[THE DATA]

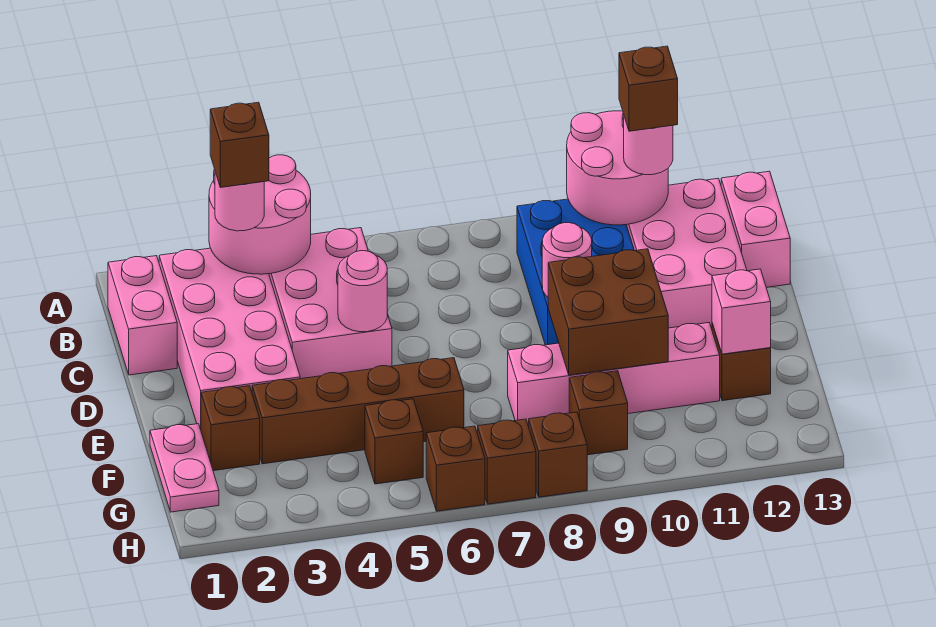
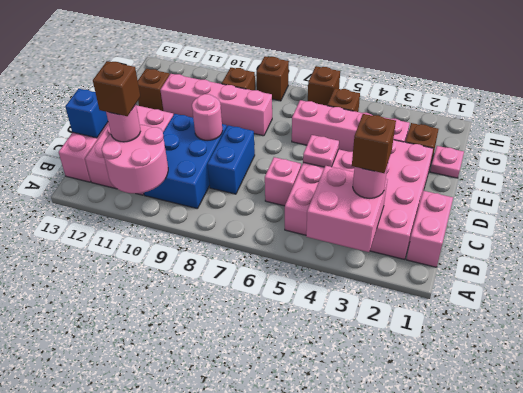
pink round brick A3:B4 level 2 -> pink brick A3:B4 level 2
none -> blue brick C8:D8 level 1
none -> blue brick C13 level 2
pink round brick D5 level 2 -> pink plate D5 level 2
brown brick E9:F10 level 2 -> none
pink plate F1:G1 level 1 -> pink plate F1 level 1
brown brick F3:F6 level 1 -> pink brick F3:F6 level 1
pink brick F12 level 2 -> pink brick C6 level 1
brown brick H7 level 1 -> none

[/THE DATA]

Find each line in the records holding the string "blue" and show it.

COMPLETED TASK:
none -> blue brick C8:D8 level 1
none -> blue brick C13 level 2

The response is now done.